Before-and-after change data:
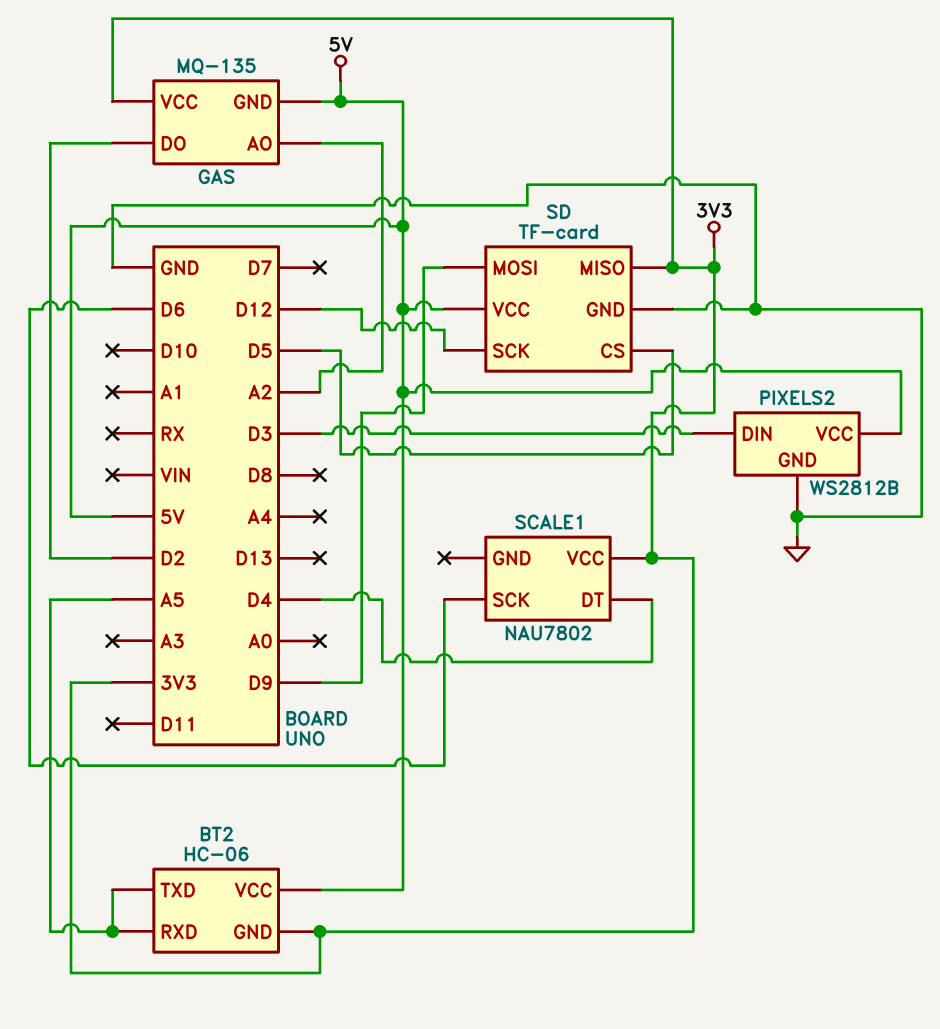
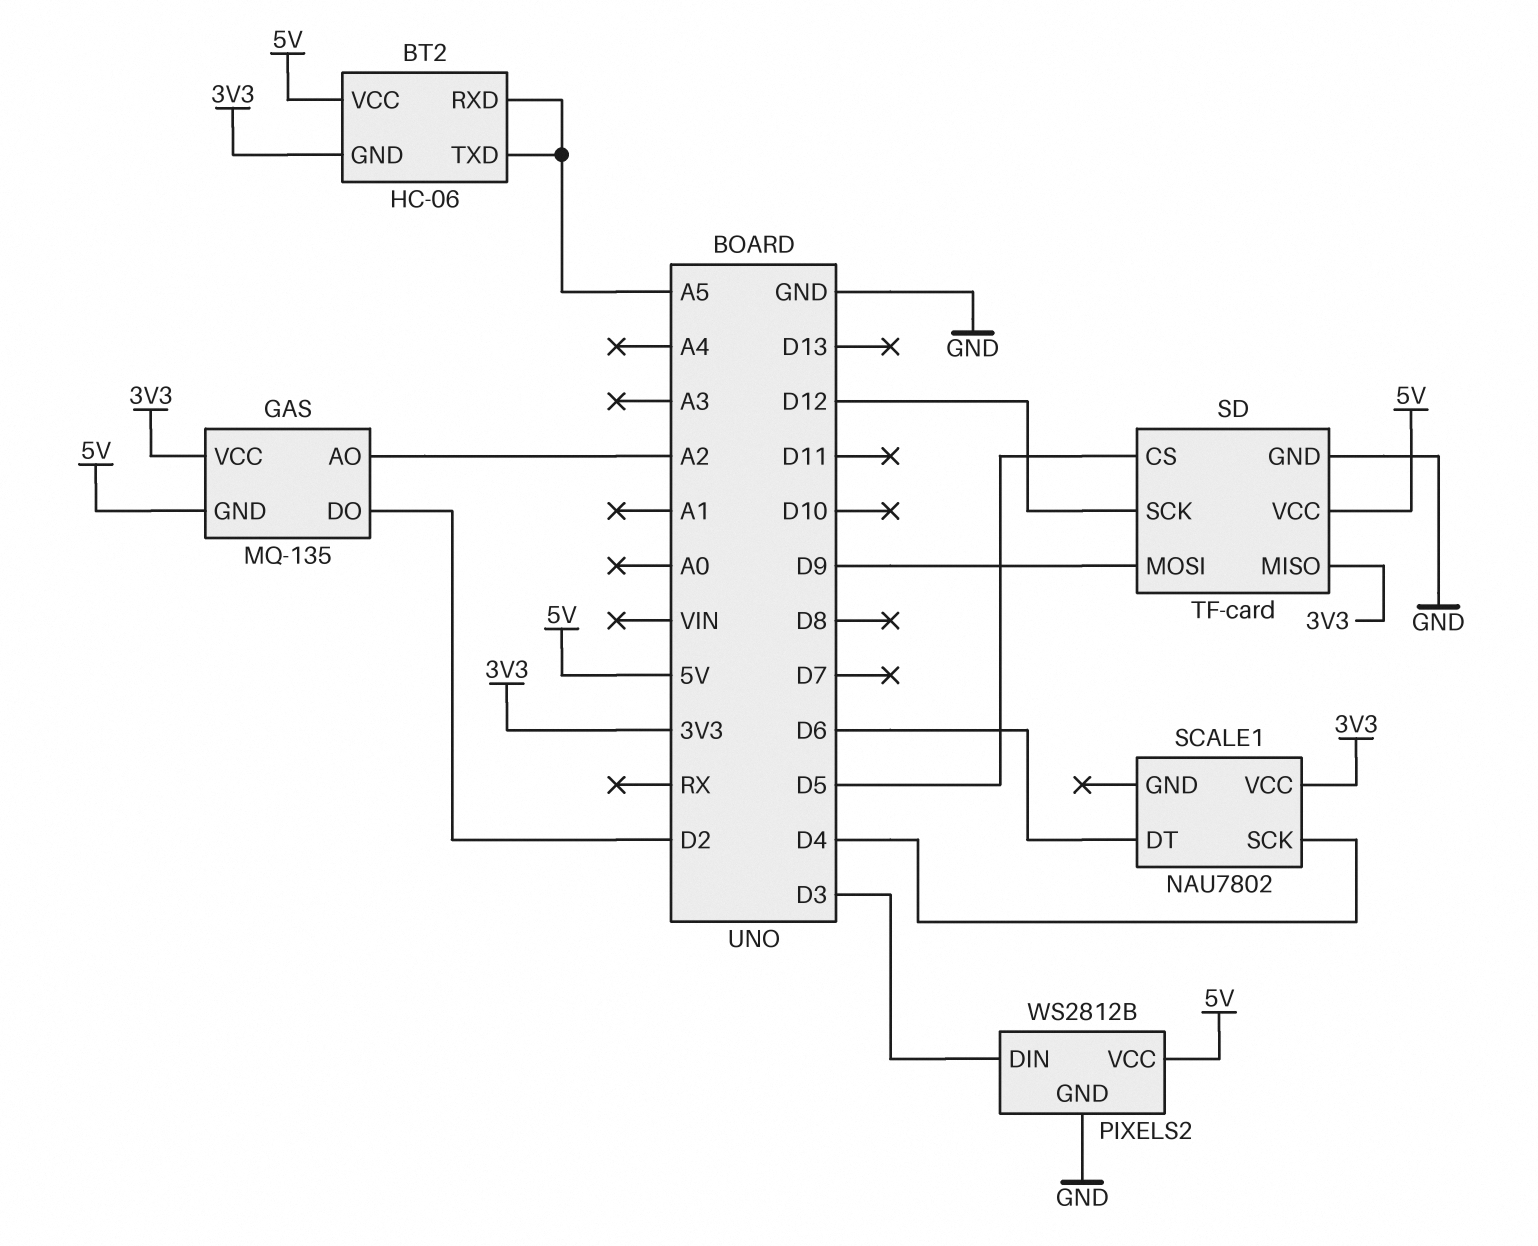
SCALE1 pin DT: D4 -> D6
SCALE1 pin SCK: D6 -> D4

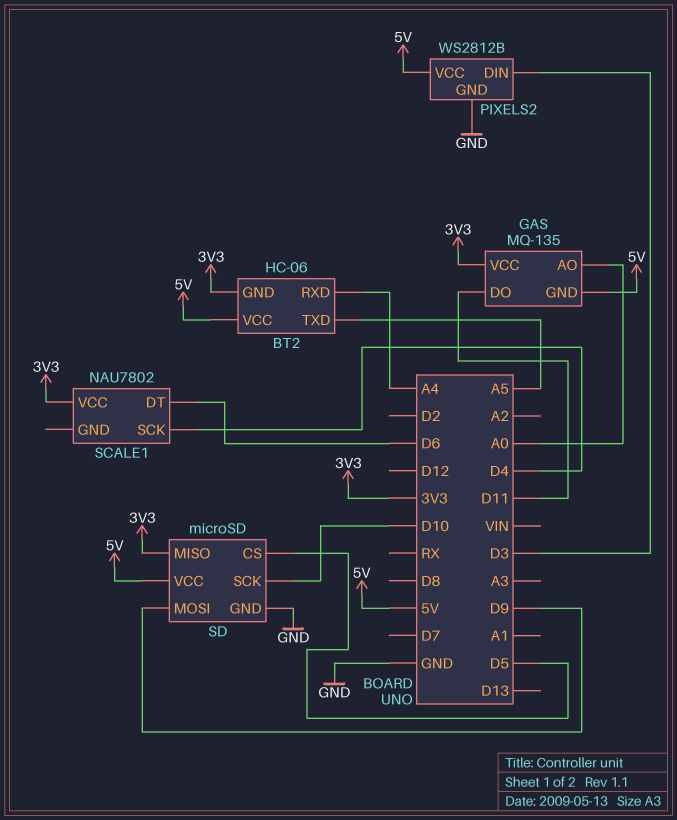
BT2 pin RXD: A5 -> A4
GAS pin AO: A2 -> A0
GAS pin DO: D2 -> D11
SD: TF-card -> microSD
SD pin SCK: D12 -> D10

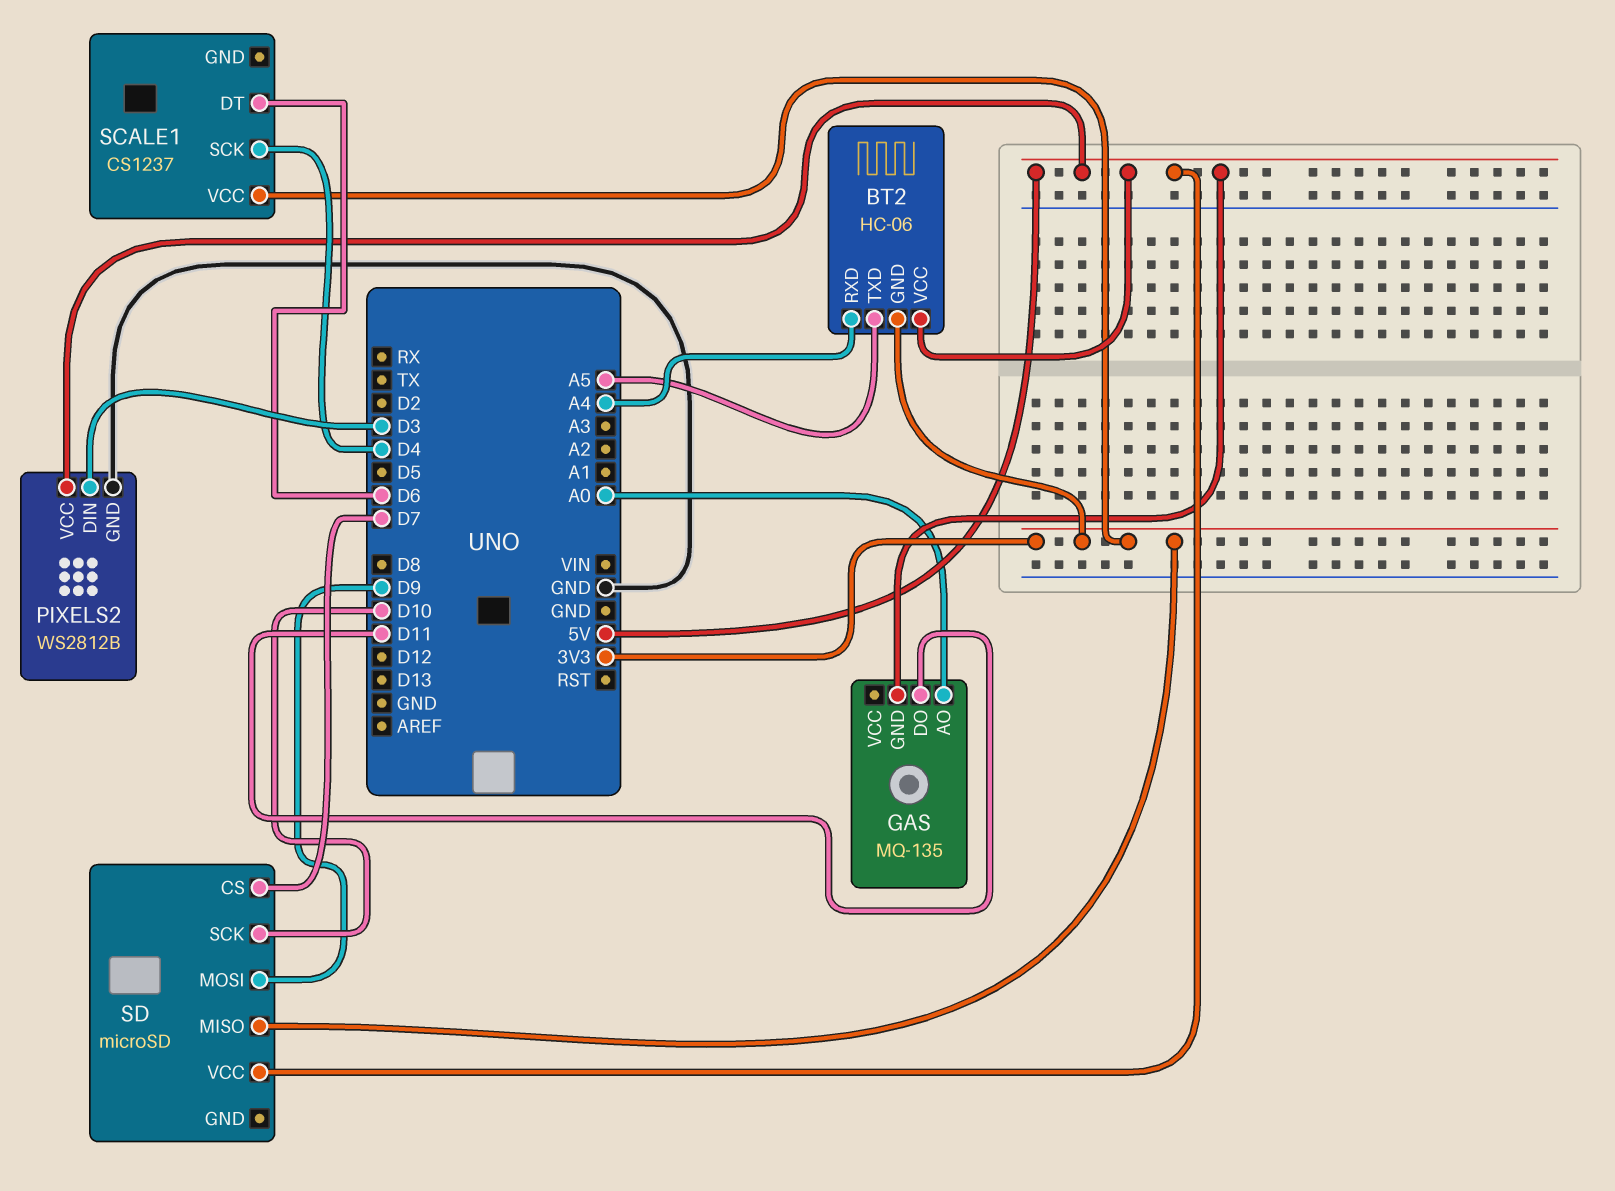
GAS pin VCC: 3V3 -> none
SCALE1: NAU7802 -> CS1237
SD pin CS: D5 -> D7
SD pin GND: GND -> none

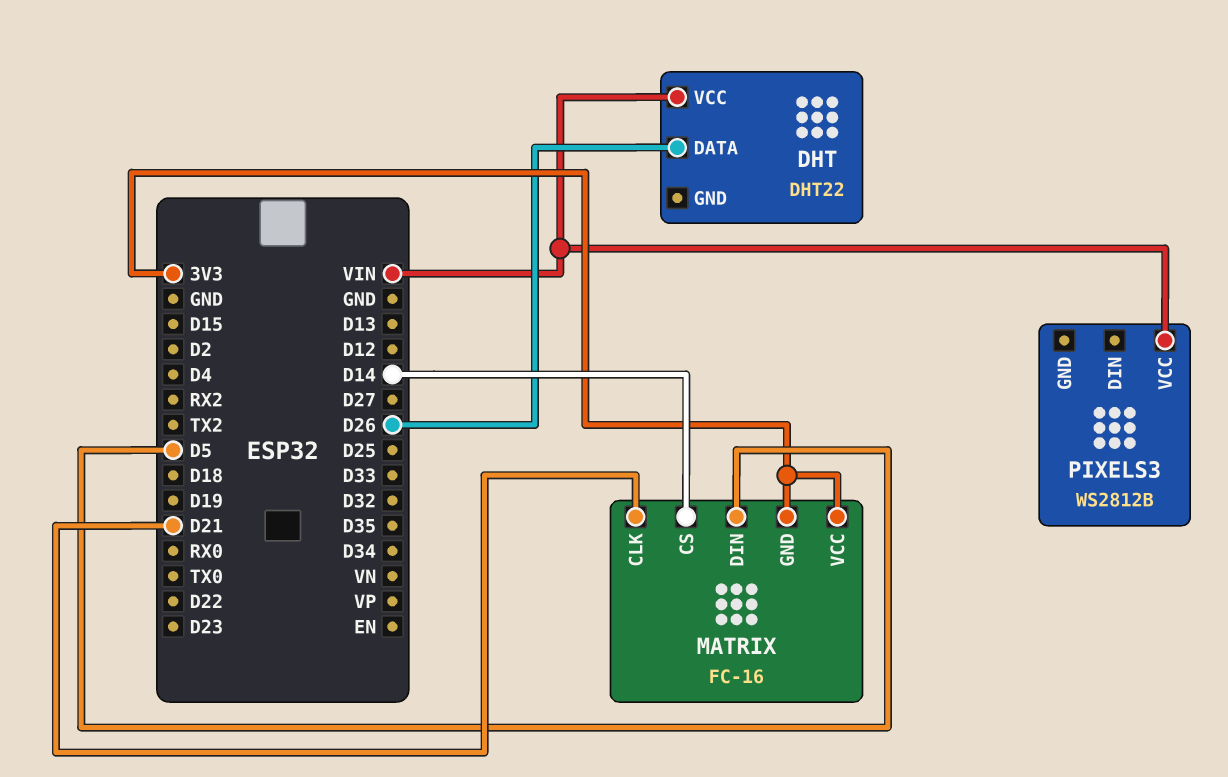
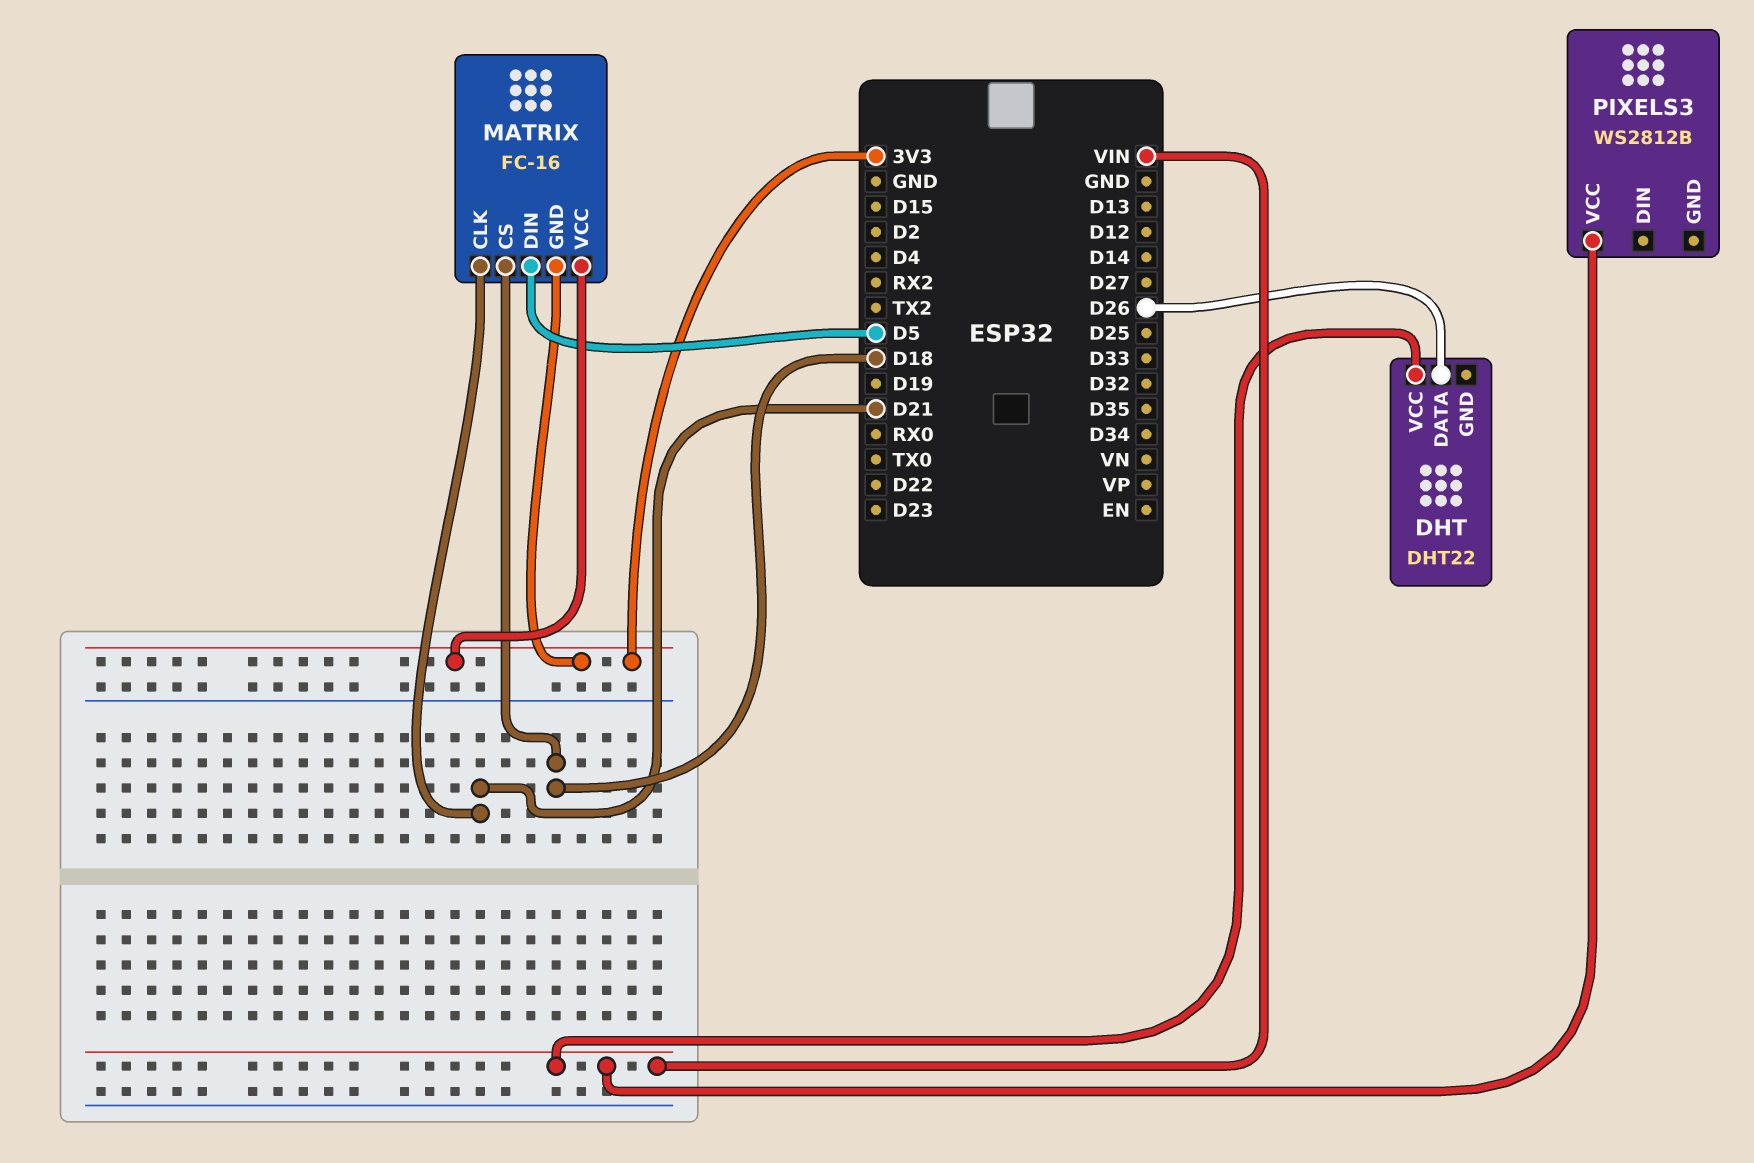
MATRIX pin CS: D14 -> D18

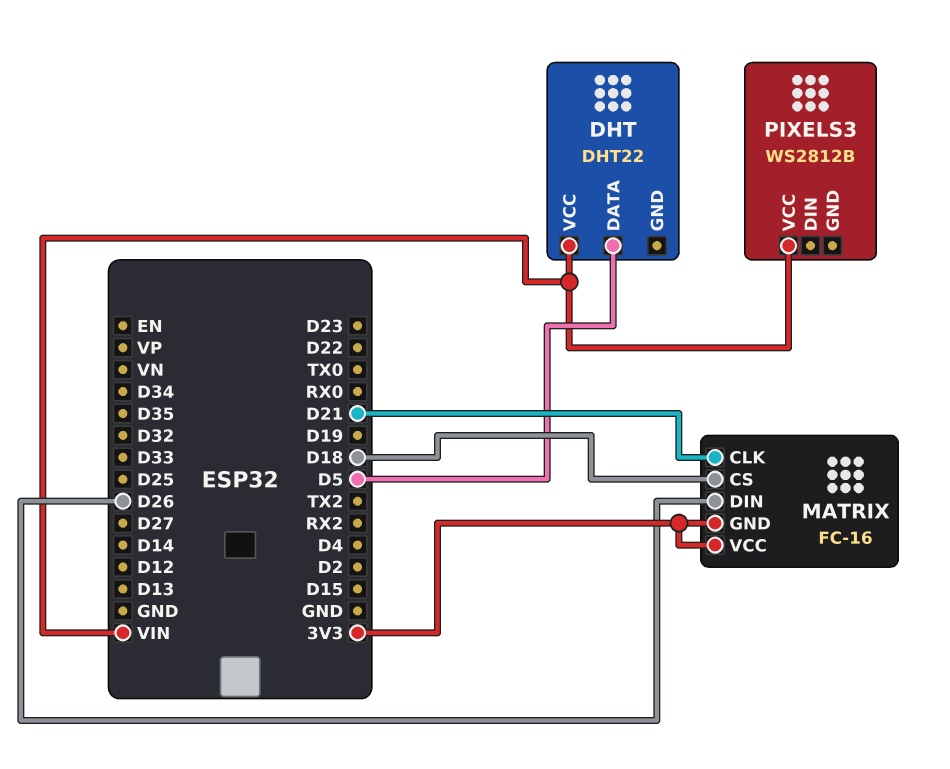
DHT pin DATA: D26 -> D5
MATRIX pin DIN: D5 -> D26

TASK ITEM:
Please return only the lines from the one holding "GAS pin VCC: 3V3 -> none" through the end of the data, both ends included; do not copy any pictures.

RESPONSE BOX:
GAS pin VCC: 3V3 -> none
SCALE1: NAU7802 -> CS1237
SD pin CS: D5 -> D7
SD pin GND: GND -> none

MATRIX pin CS: D14 -> D18

DHT pin DATA: D26 -> D5
MATRIX pin DIN: D5 -> D26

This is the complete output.